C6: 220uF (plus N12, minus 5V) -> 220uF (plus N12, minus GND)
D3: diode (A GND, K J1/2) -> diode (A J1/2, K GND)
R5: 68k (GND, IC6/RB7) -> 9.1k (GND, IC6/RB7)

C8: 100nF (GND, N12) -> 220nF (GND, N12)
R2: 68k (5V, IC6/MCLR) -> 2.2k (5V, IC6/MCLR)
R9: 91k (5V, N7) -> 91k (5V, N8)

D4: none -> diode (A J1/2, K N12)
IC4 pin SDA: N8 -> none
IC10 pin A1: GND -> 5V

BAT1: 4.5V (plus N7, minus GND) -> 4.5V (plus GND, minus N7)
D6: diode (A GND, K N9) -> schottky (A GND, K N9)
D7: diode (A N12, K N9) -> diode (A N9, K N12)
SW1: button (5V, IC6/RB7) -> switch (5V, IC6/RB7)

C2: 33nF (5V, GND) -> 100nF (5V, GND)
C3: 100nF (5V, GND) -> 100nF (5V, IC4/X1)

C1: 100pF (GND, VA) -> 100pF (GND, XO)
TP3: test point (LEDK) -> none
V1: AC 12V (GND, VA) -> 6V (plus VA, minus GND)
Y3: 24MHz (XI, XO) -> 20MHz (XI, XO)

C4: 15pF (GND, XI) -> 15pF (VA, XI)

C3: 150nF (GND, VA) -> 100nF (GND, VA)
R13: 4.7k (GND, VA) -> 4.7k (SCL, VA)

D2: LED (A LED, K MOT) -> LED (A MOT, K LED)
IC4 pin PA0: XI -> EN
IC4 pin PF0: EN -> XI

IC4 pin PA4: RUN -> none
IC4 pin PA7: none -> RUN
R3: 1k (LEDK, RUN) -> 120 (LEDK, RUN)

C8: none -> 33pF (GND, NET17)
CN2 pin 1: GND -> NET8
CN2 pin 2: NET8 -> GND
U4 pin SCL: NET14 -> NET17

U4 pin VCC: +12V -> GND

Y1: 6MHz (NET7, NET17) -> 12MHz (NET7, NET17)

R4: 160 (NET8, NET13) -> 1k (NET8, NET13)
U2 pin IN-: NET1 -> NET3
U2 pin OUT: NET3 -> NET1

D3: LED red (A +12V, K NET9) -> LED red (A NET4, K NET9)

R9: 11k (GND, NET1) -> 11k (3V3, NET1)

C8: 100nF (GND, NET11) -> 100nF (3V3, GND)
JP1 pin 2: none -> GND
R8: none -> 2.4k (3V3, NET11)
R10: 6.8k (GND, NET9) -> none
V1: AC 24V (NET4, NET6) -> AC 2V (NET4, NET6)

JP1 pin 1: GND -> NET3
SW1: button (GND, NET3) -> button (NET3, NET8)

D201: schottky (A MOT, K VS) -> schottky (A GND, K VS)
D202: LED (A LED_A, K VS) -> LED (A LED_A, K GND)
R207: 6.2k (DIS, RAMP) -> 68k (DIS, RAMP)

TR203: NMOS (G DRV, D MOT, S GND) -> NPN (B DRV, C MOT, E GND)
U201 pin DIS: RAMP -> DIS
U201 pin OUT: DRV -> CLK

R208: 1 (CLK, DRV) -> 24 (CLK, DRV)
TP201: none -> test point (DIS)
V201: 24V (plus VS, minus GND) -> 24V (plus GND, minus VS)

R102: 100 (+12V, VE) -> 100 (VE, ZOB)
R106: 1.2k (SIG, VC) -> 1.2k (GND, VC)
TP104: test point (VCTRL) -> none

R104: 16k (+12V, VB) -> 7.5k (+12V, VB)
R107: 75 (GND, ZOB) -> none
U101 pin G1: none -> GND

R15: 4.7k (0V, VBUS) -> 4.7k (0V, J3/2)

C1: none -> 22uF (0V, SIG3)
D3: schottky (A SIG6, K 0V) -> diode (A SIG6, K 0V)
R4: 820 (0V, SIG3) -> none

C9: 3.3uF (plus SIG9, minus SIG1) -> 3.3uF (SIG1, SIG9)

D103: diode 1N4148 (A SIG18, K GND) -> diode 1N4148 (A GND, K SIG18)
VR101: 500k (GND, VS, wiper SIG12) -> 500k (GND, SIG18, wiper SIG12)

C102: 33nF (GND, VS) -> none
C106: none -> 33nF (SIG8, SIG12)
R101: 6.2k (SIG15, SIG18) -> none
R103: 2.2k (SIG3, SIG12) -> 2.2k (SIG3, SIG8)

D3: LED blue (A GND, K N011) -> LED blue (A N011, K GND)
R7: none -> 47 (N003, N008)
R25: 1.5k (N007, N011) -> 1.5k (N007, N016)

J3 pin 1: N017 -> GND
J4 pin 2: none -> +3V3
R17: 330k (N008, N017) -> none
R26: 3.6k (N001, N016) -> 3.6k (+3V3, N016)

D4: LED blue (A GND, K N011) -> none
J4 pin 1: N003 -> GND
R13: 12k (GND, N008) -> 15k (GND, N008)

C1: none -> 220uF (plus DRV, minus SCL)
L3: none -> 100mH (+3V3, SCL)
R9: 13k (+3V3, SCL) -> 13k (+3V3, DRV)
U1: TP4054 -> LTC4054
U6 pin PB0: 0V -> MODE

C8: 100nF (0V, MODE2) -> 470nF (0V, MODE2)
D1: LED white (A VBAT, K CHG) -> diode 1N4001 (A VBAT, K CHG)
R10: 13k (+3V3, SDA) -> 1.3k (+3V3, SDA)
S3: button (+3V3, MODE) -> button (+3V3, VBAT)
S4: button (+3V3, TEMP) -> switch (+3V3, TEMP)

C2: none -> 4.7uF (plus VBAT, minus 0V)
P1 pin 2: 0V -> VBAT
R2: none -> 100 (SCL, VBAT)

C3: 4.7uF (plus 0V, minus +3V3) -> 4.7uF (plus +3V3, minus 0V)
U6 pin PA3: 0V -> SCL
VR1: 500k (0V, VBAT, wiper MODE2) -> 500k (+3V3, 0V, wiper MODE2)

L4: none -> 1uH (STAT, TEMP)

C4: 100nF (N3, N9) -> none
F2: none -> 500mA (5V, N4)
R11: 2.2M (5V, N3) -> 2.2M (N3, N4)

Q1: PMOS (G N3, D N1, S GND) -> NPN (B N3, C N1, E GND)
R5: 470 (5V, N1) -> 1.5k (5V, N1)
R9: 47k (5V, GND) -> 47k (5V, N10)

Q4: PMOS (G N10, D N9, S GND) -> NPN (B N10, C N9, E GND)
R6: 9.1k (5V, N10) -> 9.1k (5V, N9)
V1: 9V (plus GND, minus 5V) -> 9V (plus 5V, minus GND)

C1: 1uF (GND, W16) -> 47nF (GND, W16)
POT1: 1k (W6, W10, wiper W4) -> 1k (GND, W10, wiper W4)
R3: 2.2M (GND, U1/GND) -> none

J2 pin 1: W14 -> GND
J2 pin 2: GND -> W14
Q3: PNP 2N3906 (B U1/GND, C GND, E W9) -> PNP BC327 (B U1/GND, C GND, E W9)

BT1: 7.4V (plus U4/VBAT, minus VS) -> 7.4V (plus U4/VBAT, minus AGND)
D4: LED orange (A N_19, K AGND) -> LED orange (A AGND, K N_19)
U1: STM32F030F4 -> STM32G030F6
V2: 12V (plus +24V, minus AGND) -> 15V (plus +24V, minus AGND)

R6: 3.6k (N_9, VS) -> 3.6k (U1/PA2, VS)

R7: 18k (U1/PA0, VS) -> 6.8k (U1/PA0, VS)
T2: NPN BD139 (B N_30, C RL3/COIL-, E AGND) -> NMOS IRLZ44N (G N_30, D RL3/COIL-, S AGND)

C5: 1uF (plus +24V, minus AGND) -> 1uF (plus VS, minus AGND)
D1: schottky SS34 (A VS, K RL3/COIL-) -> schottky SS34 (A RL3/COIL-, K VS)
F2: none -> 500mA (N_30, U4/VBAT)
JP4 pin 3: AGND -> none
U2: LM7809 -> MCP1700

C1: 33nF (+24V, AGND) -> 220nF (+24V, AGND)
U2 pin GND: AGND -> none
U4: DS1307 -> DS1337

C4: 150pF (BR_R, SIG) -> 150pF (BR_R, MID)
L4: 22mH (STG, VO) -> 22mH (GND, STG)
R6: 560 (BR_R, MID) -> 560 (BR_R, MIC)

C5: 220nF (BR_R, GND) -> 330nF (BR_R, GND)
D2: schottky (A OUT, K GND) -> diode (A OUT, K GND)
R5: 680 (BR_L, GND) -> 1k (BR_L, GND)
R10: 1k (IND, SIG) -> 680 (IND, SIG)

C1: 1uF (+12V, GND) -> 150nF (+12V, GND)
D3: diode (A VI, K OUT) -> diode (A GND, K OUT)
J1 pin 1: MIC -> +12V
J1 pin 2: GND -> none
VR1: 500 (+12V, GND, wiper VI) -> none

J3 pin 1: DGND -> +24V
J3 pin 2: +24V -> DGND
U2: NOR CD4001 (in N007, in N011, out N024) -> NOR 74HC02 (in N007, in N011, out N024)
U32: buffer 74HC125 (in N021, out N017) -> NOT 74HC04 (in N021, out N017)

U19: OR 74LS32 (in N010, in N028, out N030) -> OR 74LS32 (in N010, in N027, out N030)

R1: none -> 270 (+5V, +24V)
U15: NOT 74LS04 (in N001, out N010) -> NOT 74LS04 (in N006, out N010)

◇ ◇ ◇

- WHAT THE TASK ASKS: The expected answer is an exact copy of the lines above, beginning at the line with "D202: LED (A" and ending at the line with "U6 pin PB0: 0V -> MODE", with both ends in.

- ANSWER TO THIS PROBLEM:
D202: LED (A LED_A, K VS) -> LED (A LED_A, K GND)
R207: 6.2k (DIS, RAMP) -> 68k (DIS, RAMP)

TR203: NMOS (G DRV, D MOT, S GND) -> NPN (B DRV, C MOT, E GND)
U201 pin DIS: RAMP -> DIS
U201 pin OUT: DRV -> CLK

R208: 1 (CLK, DRV) -> 24 (CLK, DRV)
TP201: none -> test point (DIS)
V201: 24V (plus VS, minus GND) -> 24V (plus GND, minus VS)

R102: 100 (+12V, VE) -> 100 (VE, ZOB)
R106: 1.2k (SIG, VC) -> 1.2k (GND, VC)
TP104: test point (VCTRL) -> none

R104: 16k (+12V, VB) -> 7.5k (+12V, VB)
R107: 75 (GND, ZOB) -> none
U101 pin G1: none -> GND

R15: 4.7k (0V, VBUS) -> 4.7k (0V, J3/2)

C1: none -> 22uF (0V, SIG3)
D3: schottky (A SIG6, K 0V) -> diode (A SIG6, K 0V)
R4: 820 (0V, SIG3) -> none

C9: 3.3uF (plus SIG9, minus SIG1) -> 3.3uF (SIG1, SIG9)

D103: diode 1N4148 (A SIG18, K GND) -> diode 1N4148 (A GND, K SIG18)
VR101: 500k (GND, VS, wiper SIG12) -> 500k (GND, SIG18, wiper SIG12)

C102: 33nF (GND, VS) -> none
C106: none -> 33nF (SIG8, SIG12)
R101: 6.2k (SIG15, SIG18) -> none
R103: 2.2k (SIG3, SIG12) -> 2.2k (SIG3, SIG8)

D3: LED blue (A GND, K N011) -> LED blue (A N011, K GND)
R7: none -> 47 (N003, N008)
R25: 1.5k (N007, N011) -> 1.5k (N007, N016)

J3 pin 1: N017 -> GND
J4 pin 2: none -> +3V3
R17: 330k (N008, N017) -> none
R26: 3.6k (N001, N016) -> 3.6k (+3V3, N016)

D4: LED blue (A GND, K N011) -> none
J4 pin 1: N003 -> GND
R13: 12k (GND, N008) -> 15k (GND, N008)

C1: none -> 220uF (plus DRV, minus SCL)
L3: none -> 100mH (+3V3, SCL)
R9: 13k (+3V3, SCL) -> 13k (+3V3, DRV)
U1: TP4054 -> LTC4054
U6 pin PB0: 0V -> MODE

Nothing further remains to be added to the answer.